Task requirements: In the entries, find all lines that hold the word "none" and copy them.

****************************************

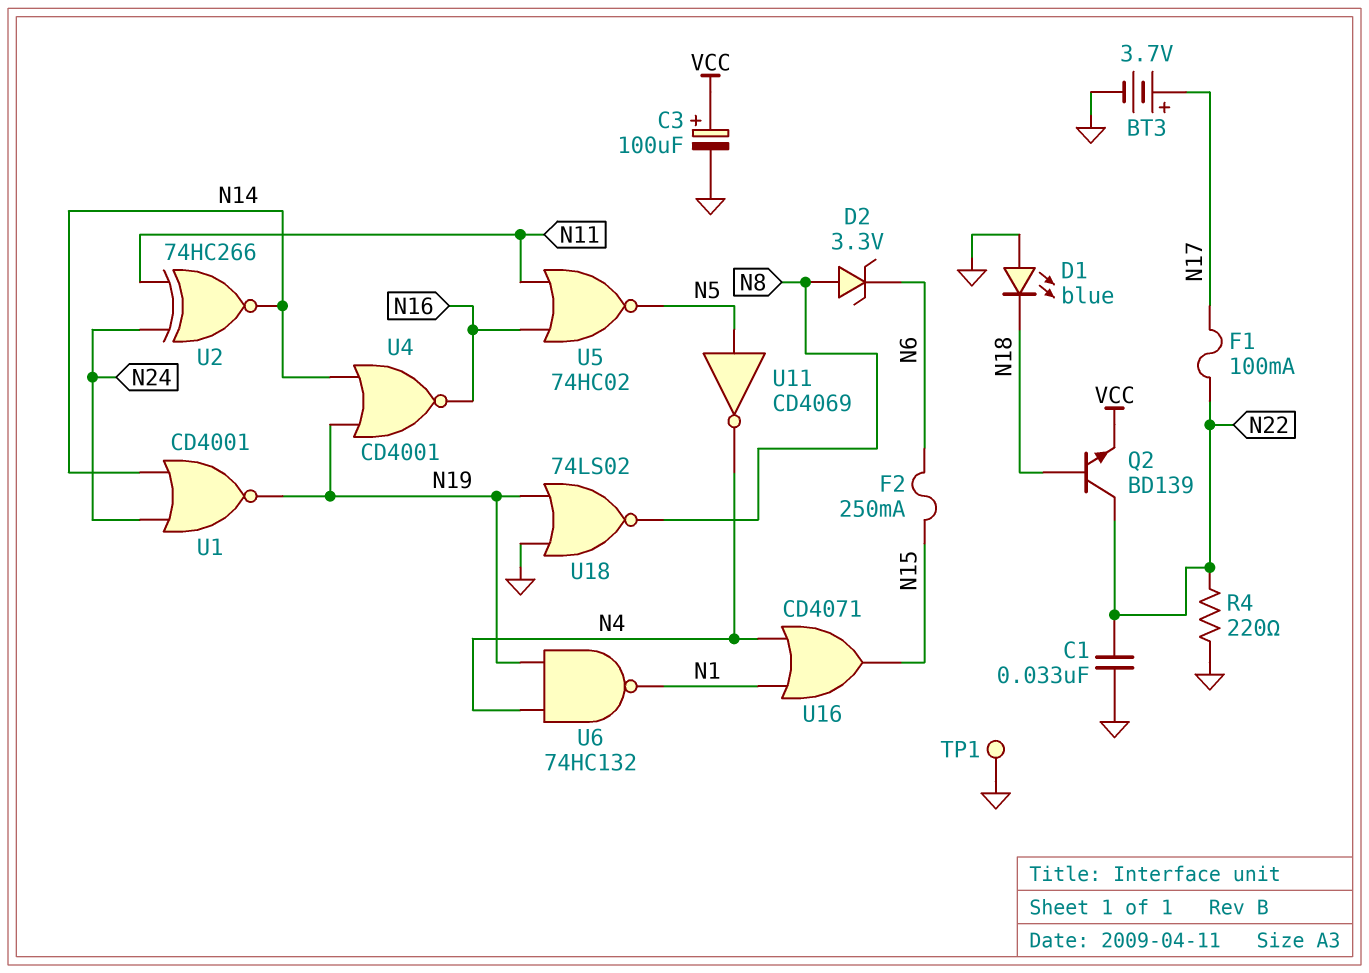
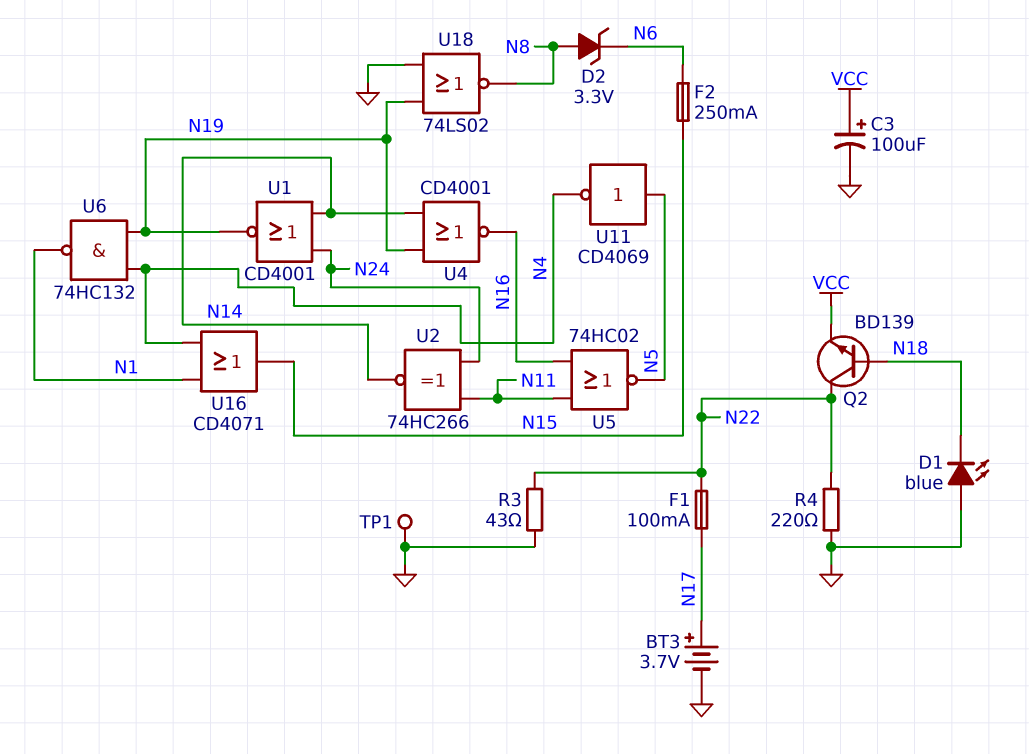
C1: 33nF (GND, N22) -> none
R3: none -> 43 (GND, N22)

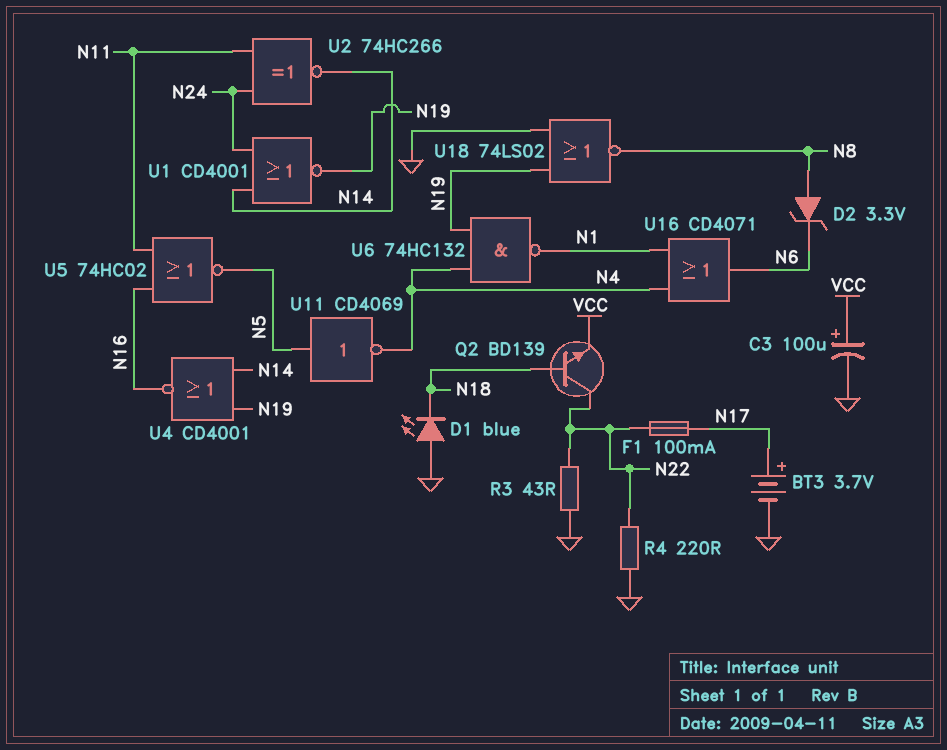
F2: 250mA (N6, N15) -> none
TP1: test point (GND) -> none
U16: OR CD4071 (in N1, in N4, out N15) -> OR CD4071 (in N1, in N4, out N6)

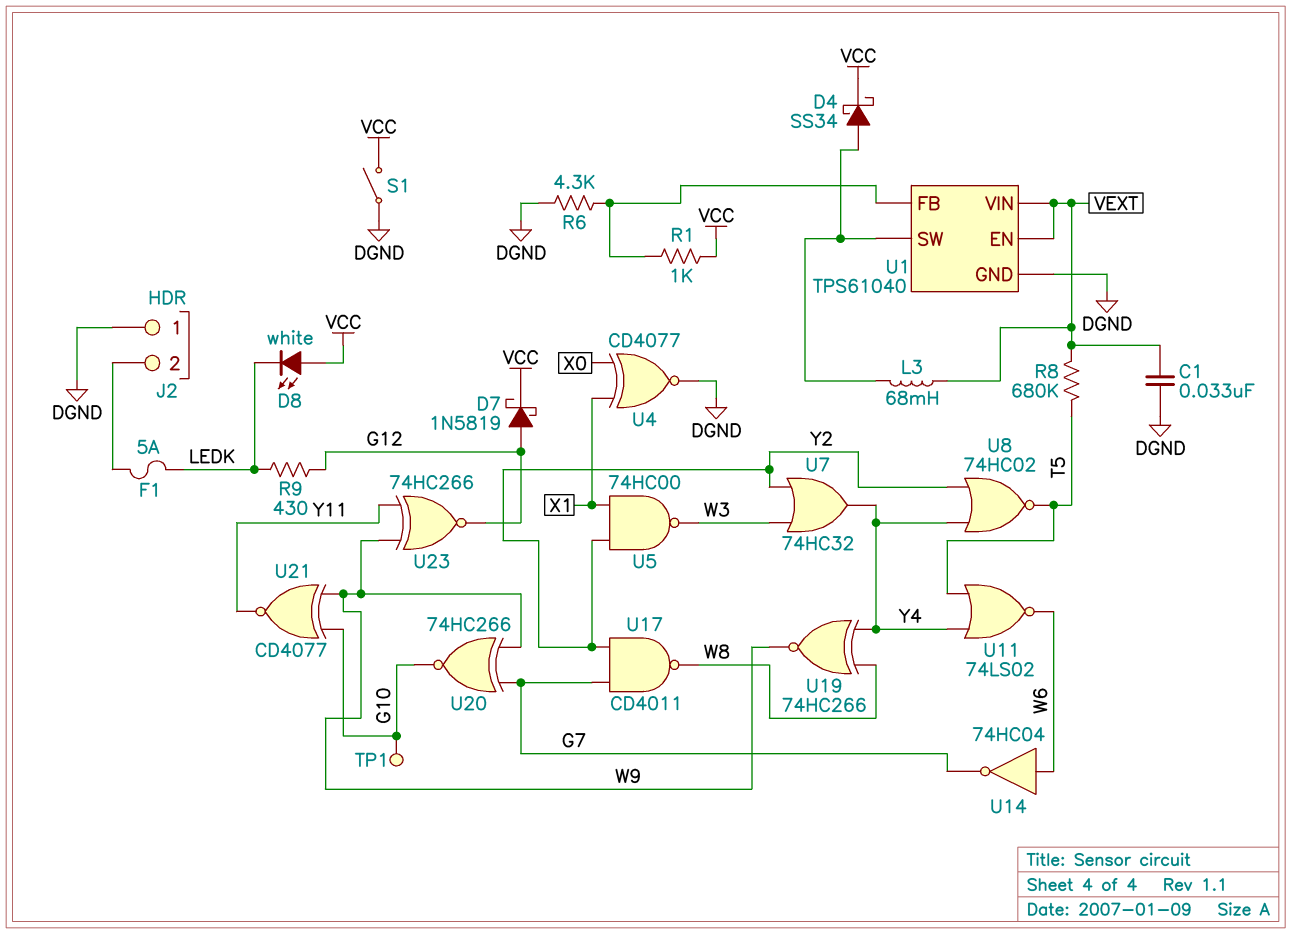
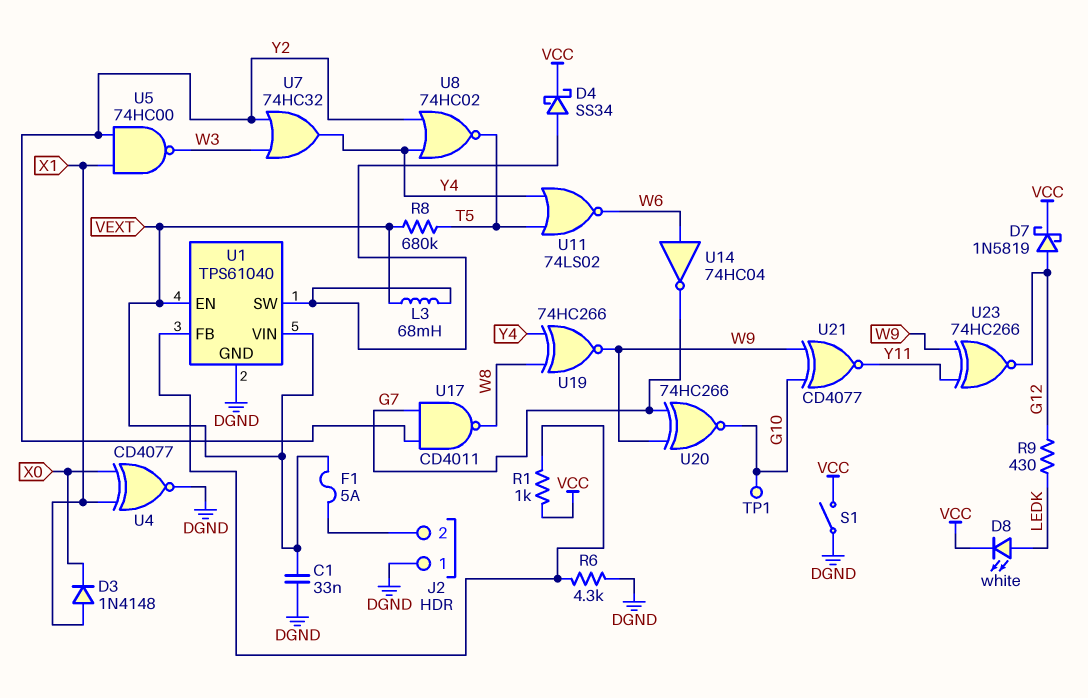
D3: none -> diode 1N4148 (A X1, K X0)
D8: LED white (A VCC, K LEDK) -> LED white (A LEDK, K VCC)
F1: 5A (J2/2, LEDK) -> 5A (J2/2, VEXT)

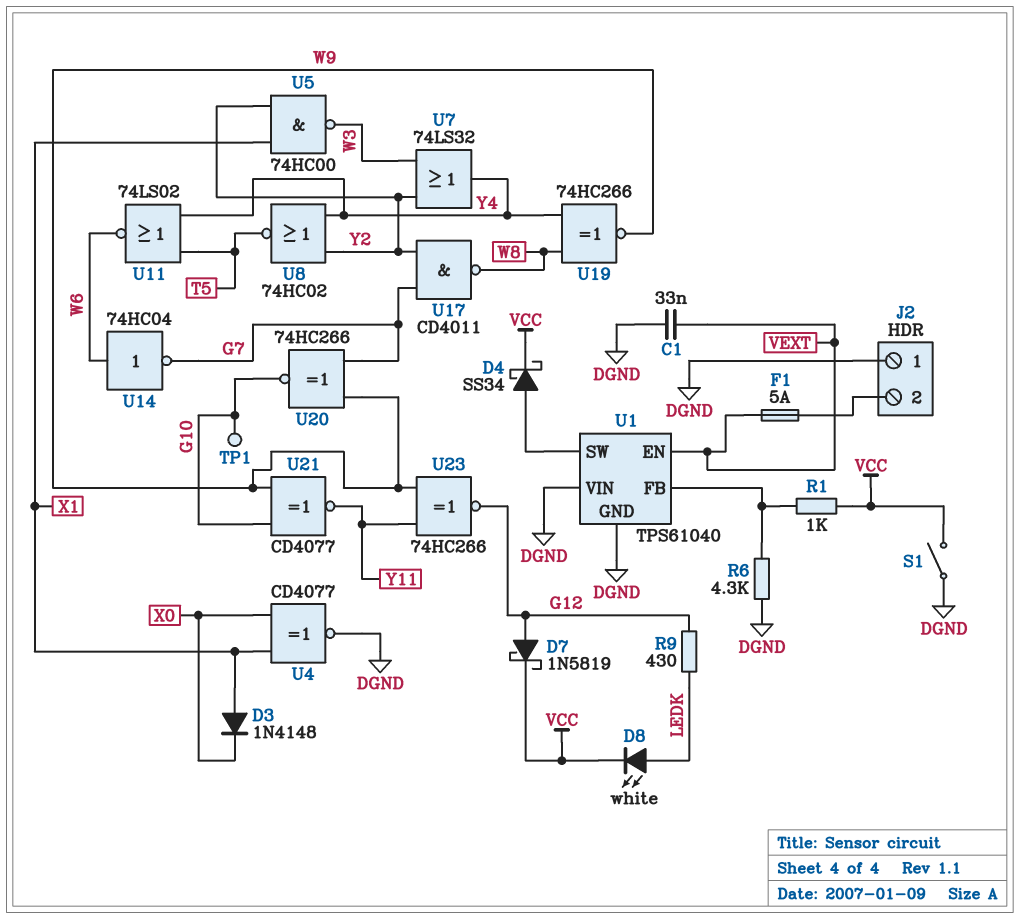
L3: 68mH (U1/SW, VEXT) -> none
R8: 680k (T5, VEXT) -> none
U1 pin VIN: VEXT -> DGND
U7: OR 74HC32 (in W3, in Y2, out Y4) -> OR 74LS32 (in W3, in Y2, out Y4)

****************************************

Result of the task:
C1: 33nF (GND, N22) -> none
R3: none -> 43 (GND, N22)
F2: 250mA (N6, N15) -> none
TP1: test point (GND) -> none
D3: none -> diode 1N4148 (A X1, K X0)
L3: 68mH (U1/SW, VEXT) -> none
R8: 680k (T5, VEXT) -> none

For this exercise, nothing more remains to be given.